> _Required work_: Write out, word for word, the stretch of the listing below from the line containing "green rectangle: rotated 24" through the line containing "green rectangle: moved 1 px down", and leave the pictures out of your answer.

********

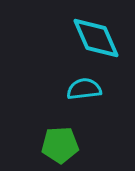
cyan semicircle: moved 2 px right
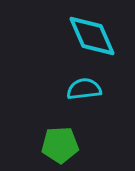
cyan diamond: moved 4 px left, 2 px up
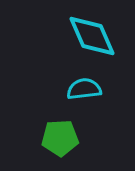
green pentagon: moved 7 px up
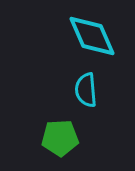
cyan semicircle: moved 2 px right, 1 px down; rotated 88 degrees counterclockwise
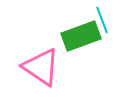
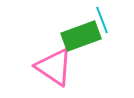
pink triangle: moved 13 px right
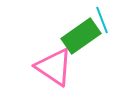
green rectangle: rotated 15 degrees counterclockwise
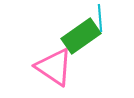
cyan line: moved 2 px left, 2 px up; rotated 16 degrees clockwise
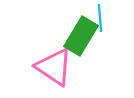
green rectangle: rotated 24 degrees counterclockwise
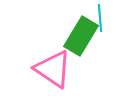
pink triangle: moved 1 px left, 2 px down
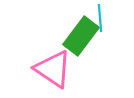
green rectangle: rotated 6 degrees clockwise
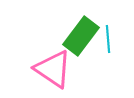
cyan line: moved 8 px right, 21 px down
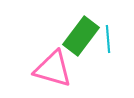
pink triangle: rotated 18 degrees counterclockwise
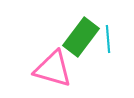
green rectangle: moved 1 px down
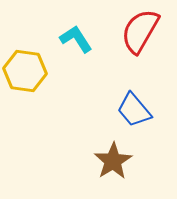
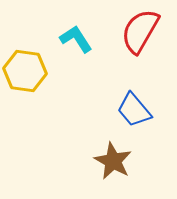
brown star: rotated 12 degrees counterclockwise
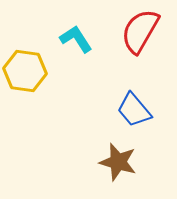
brown star: moved 5 px right, 1 px down; rotated 12 degrees counterclockwise
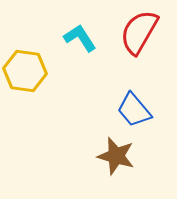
red semicircle: moved 1 px left, 1 px down
cyan L-shape: moved 4 px right, 1 px up
brown star: moved 2 px left, 6 px up
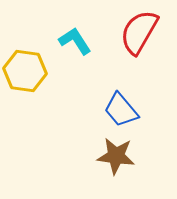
cyan L-shape: moved 5 px left, 3 px down
blue trapezoid: moved 13 px left
brown star: rotated 9 degrees counterclockwise
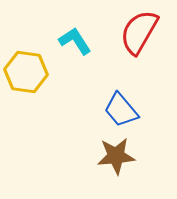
yellow hexagon: moved 1 px right, 1 px down
brown star: rotated 12 degrees counterclockwise
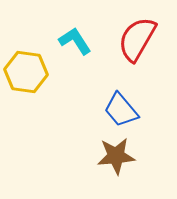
red semicircle: moved 2 px left, 7 px down
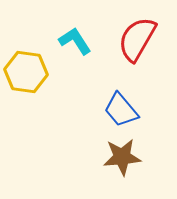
brown star: moved 6 px right, 1 px down
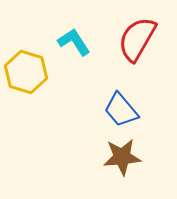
cyan L-shape: moved 1 px left, 1 px down
yellow hexagon: rotated 9 degrees clockwise
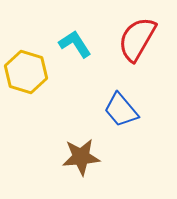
cyan L-shape: moved 1 px right, 2 px down
brown star: moved 41 px left
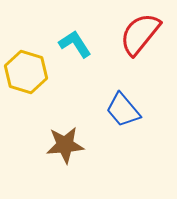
red semicircle: moved 3 px right, 5 px up; rotated 9 degrees clockwise
blue trapezoid: moved 2 px right
brown star: moved 16 px left, 12 px up
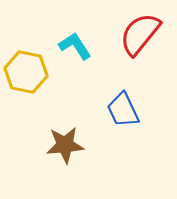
cyan L-shape: moved 2 px down
yellow hexagon: rotated 6 degrees counterclockwise
blue trapezoid: rotated 15 degrees clockwise
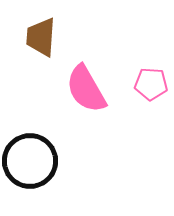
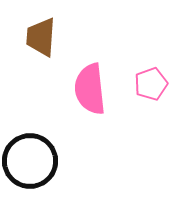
pink pentagon: rotated 24 degrees counterclockwise
pink semicircle: moved 4 px right; rotated 24 degrees clockwise
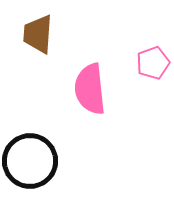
brown trapezoid: moved 3 px left, 3 px up
pink pentagon: moved 2 px right, 21 px up
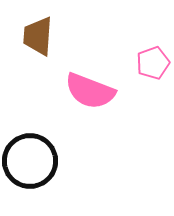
brown trapezoid: moved 2 px down
pink semicircle: moved 2 px down; rotated 63 degrees counterclockwise
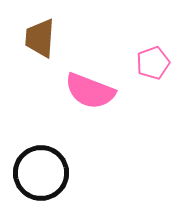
brown trapezoid: moved 2 px right, 2 px down
black circle: moved 11 px right, 12 px down
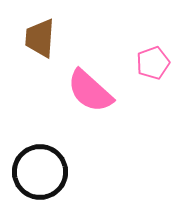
pink semicircle: rotated 21 degrees clockwise
black circle: moved 1 px left, 1 px up
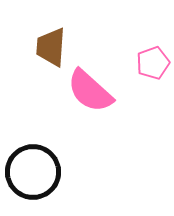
brown trapezoid: moved 11 px right, 9 px down
black circle: moved 7 px left
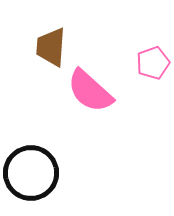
black circle: moved 2 px left, 1 px down
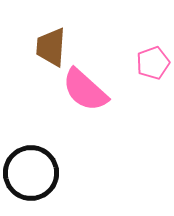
pink semicircle: moved 5 px left, 1 px up
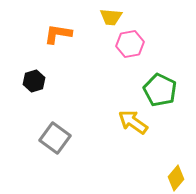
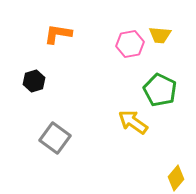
yellow trapezoid: moved 49 px right, 18 px down
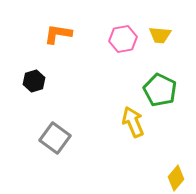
pink hexagon: moved 7 px left, 5 px up
yellow arrow: rotated 32 degrees clockwise
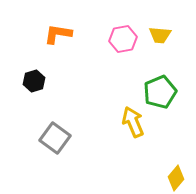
green pentagon: moved 2 px down; rotated 24 degrees clockwise
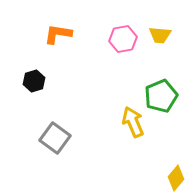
green pentagon: moved 1 px right, 4 px down
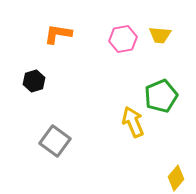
gray square: moved 3 px down
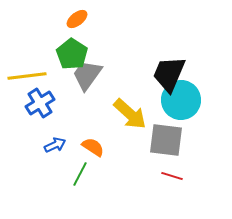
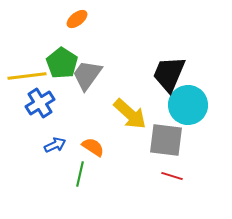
green pentagon: moved 10 px left, 9 px down
cyan circle: moved 7 px right, 5 px down
green line: rotated 15 degrees counterclockwise
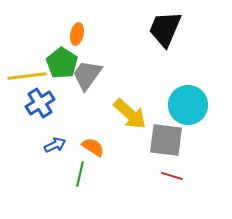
orange ellipse: moved 15 px down; rotated 40 degrees counterclockwise
black trapezoid: moved 4 px left, 45 px up
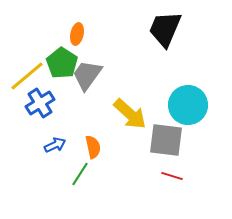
yellow line: rotated 33 degrees counterclockwise
orange semicircle: rotated 45 degrees clockwise
green line: rotated 20 degrees clockwise
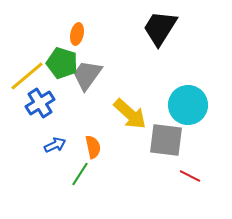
black trapezoid: moved 5 px left, 1 px up; rotated 9 degrees clockwise
green pentagon: rotated 16 degrees counterclockwise
red line: moved 18 px right; rotated 10 degrees clockwise
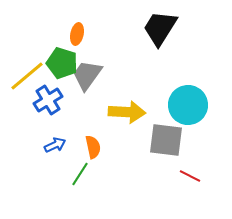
blue cross: moved 8 px right, 3 px up
yellow arrow: moved 3 px left, 2 px up; rotated 39 degrees counterclockwise
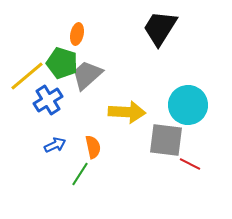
gray trapezoid: rotated 12 degrees clockwise
red line: moved 12 px up
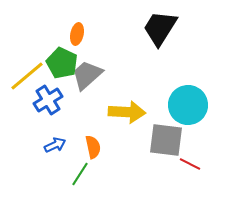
green pentagon: rotated 8 degrees clockwise
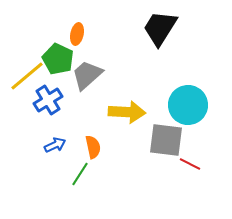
green pentagon: moved 4 px left, 4 px up
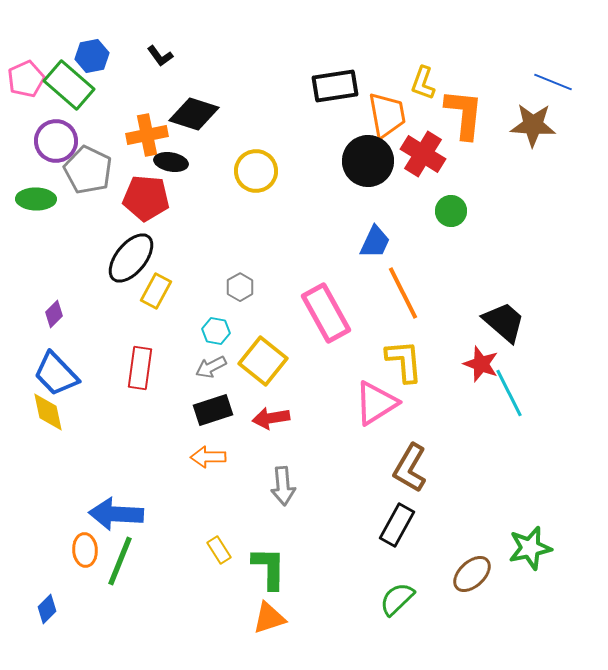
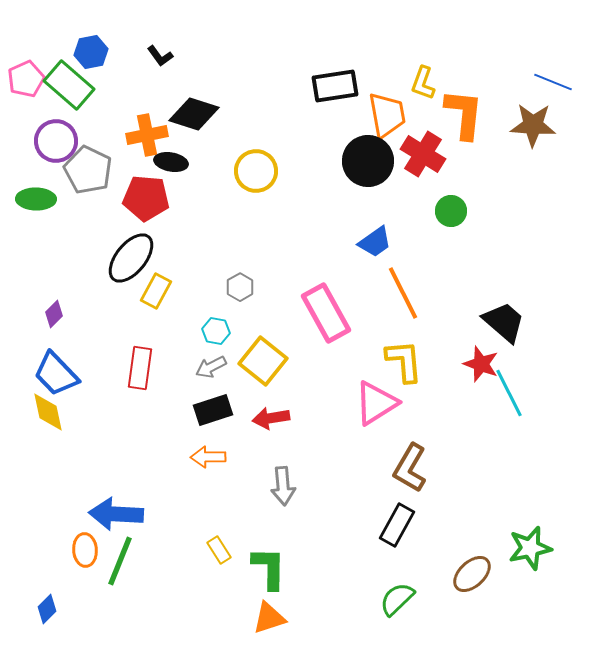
blue hexagon at (92, 56): moved 1 px left, 4 px up
blue trapezoid at (375, 242): rotated 30 degrees clockwise
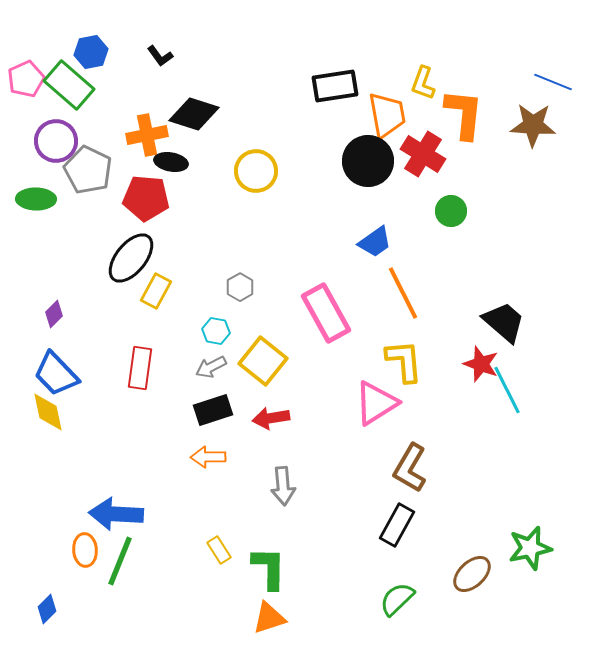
cyan line at (509, 393): moved 2 px left, 3 px up
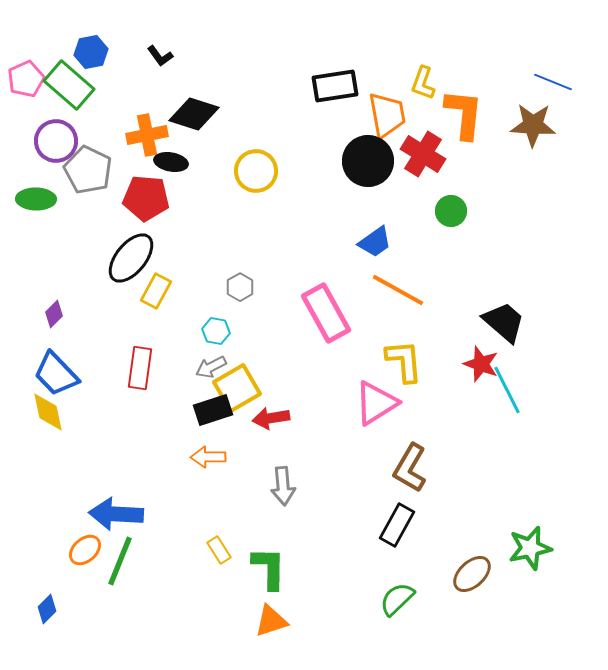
orange line at (403, 293): moved 5 px left, 3 px up; rotated 34 degrees counterclockwise
yellow square at (263, 361): moved 26 px left, 27 px down; rotated 21 degrees clockwise
orange ellipse at (85, 550): rotated 52 degrees clockwise
orange triangle at (269, 618): moved 2 px right, 3 px down
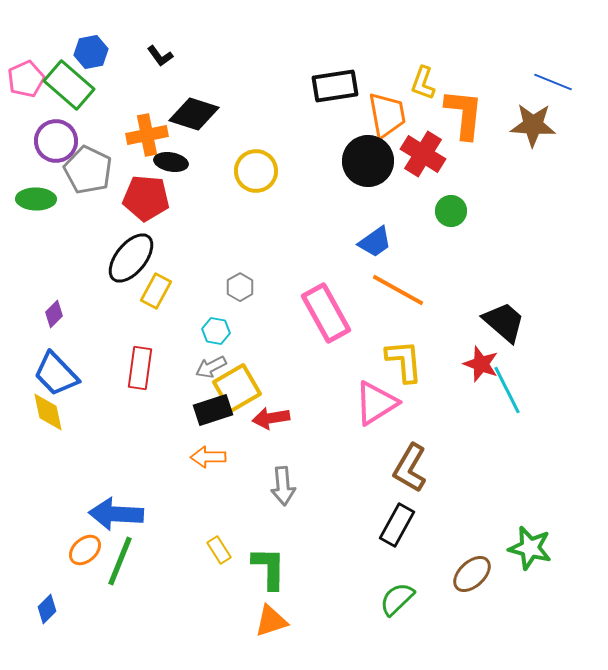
green star at (530, 548): rotated 27 degrees clockwise
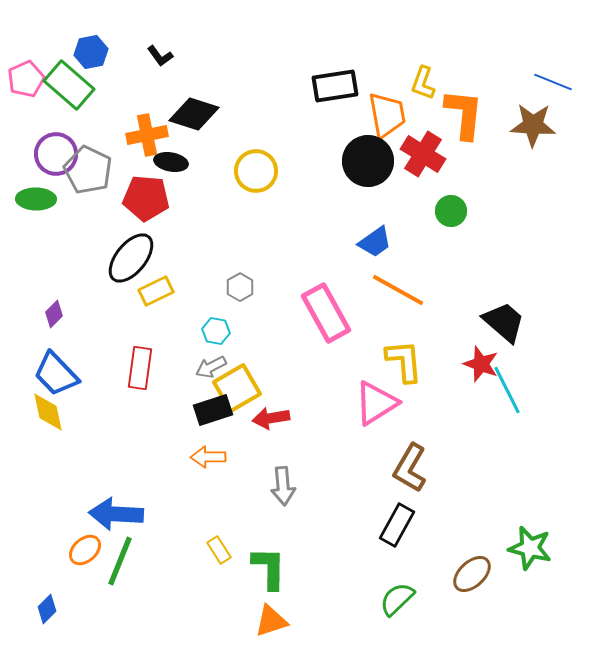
purple circle at (56, 141): moved 13 px down
yellow rectangle at (156, 291): rotated 36 degrees clockwise
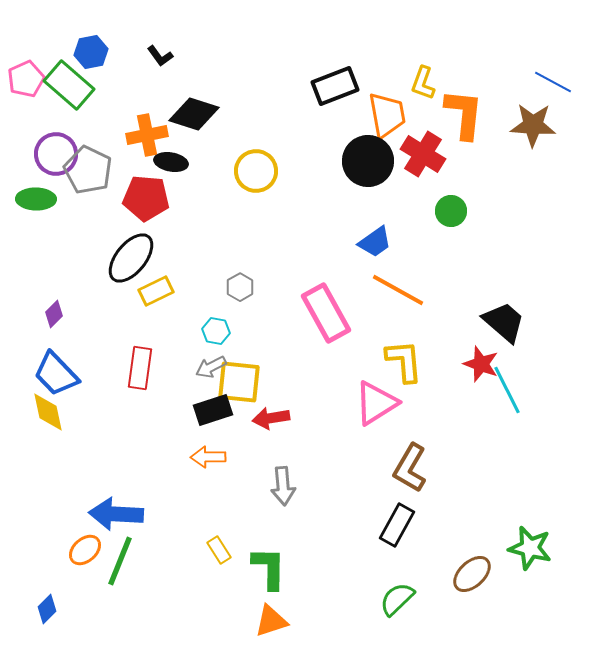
blue line at (553, 82): rotated 6 degrees clockwise
black rectangle at (335, 86): rotated 12 degrees counterclockwise
yellow square at (237, 388): moved 2 px right, 6 px up; rotated 36 degrees clockwise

********

> _Result of the task_:
green rectangle: rotated 24 degrees counterclockwise
pink triangle: moved 1 px left, 2 px down
green rectangle: rotated 6 degrees clockwise
cyan line: moved 8 px right, 21 px down
pink triangle: rotated 18 degrees counterclockwise
green rectangle: moved 1 px down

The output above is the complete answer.